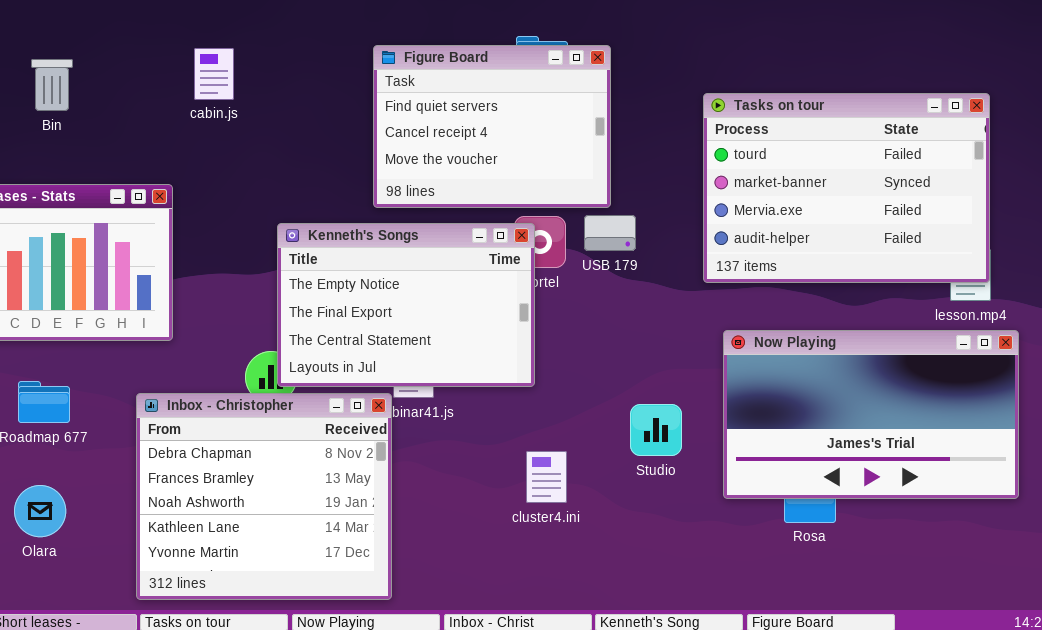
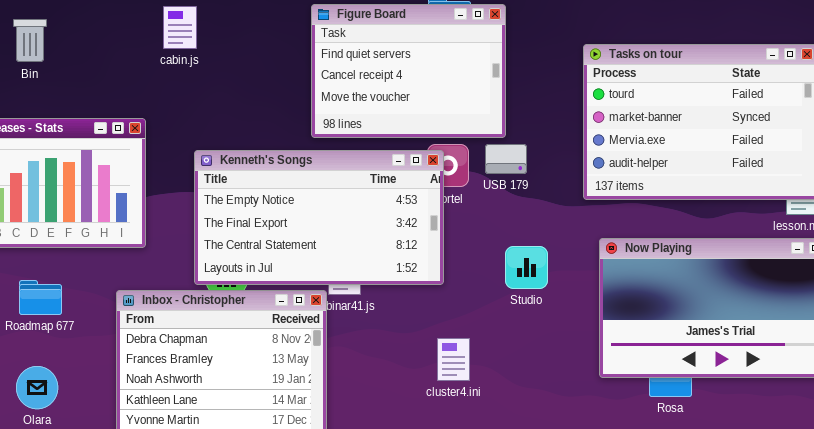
Bin: [31,59,73,111] -> [13,19,47,62], moved
Kenneth's Songs: [277,223,535,387] -> [194,150,444,285], resized
Studio: [630,404,682,456] -> [505,246,548,289], moved

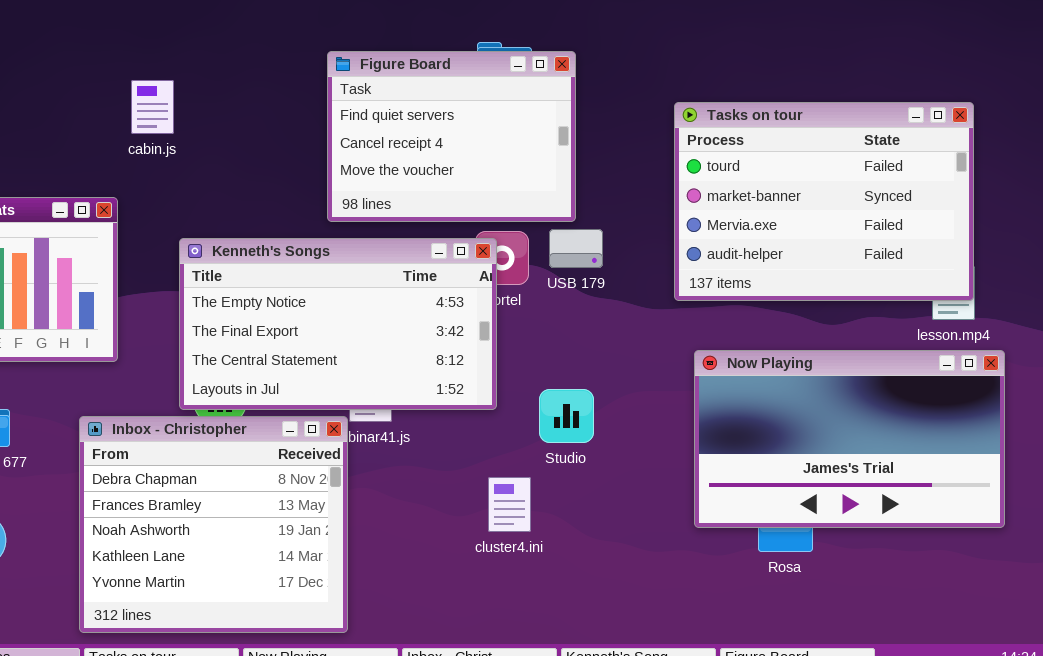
cabin.js: [163,6,197,49] -> [131,80,174,134], moved
Studio: [505,246,548,289] -> [539,389,594,443], moved

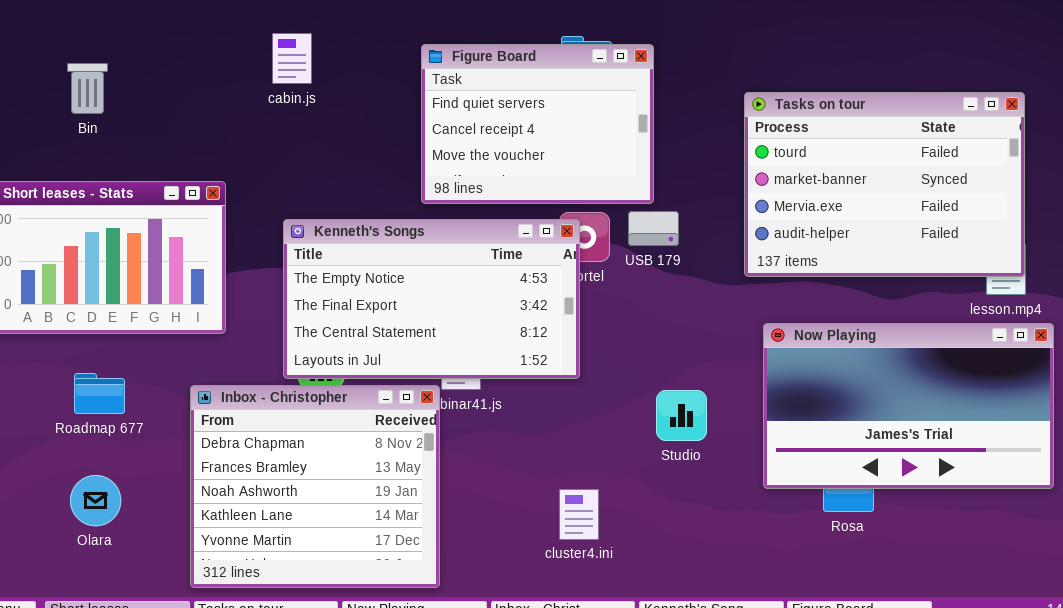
cabin.js: [131,80,174,134] -> [272,33,312,84], moved
Studio: [539,389,594,443] -> [656,390,707,441], moved
cluster4.ini: [488,477,531,532] -> [559,489,599,540], moved

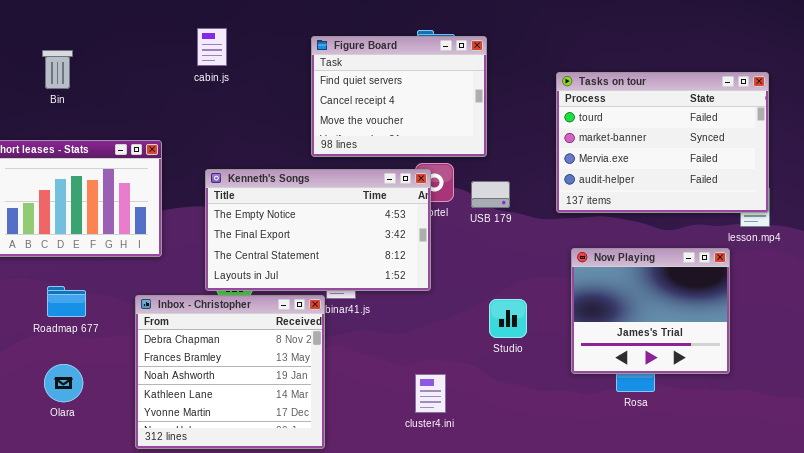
USB 179: [628,211,679,246] -> [471,181,510,208], moved
Now Playing: [763,323,1054,489] -> [571,248,730,374], resized

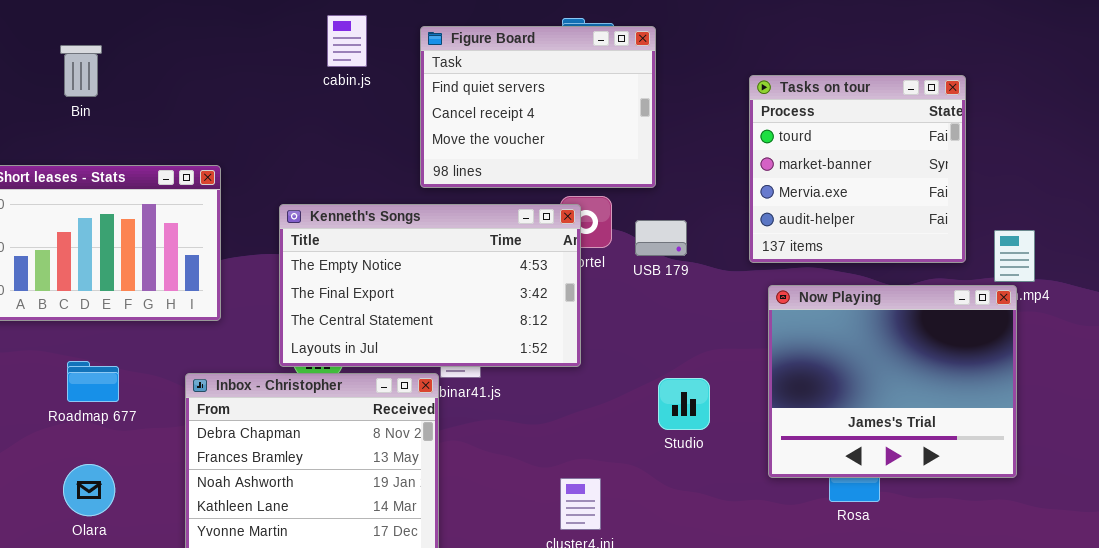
cabin.js: [197,28,227,66] -> [327,15,367,67], moved
Tasks on tour: [556,72,769,213] -> [749,75,966,263], resized
Now Playing: [571,248,730,374] -> [768,285,1017,478], resized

= = = =

### Task
Every line of the data above is to be set down exactly; the pictures are not.

### Result of the exercise
Bin: [31,59,73,111] -> [13,19,47,62], moved
Kenneth's Songs: [277,223,535,387] -> [194,150,444,285], resized
Studio: [630,404,682,456] -> [505,246,548,289], moved

cabin.js: [163,6,197,49] -> [131,80,174,134], moved
Studio: [505,246,548,289] -> [539,389,594,443], moved

cabin.js: [131,80,174,134] -> [272,33,312,84], moved
Studio: [539,389,594,443] -> [656,390,707,441], moved
cluster4.ini: [488,477,531,532] -> [559,489,599,540], moved

USB 179: [628,211,679,246] -> [471,181,510,208], moved
Now Playing: [763,323,1054,489] -> [571,248,730,374], resized

cabin.js: [197,28,227,66] -> [327,15,367,67], moved
Tasks on tour: [556,72,769,213] -> [749,75,966,263], resized
Now Playing: [571,248,730,374] -> [768,285,1017,478], resized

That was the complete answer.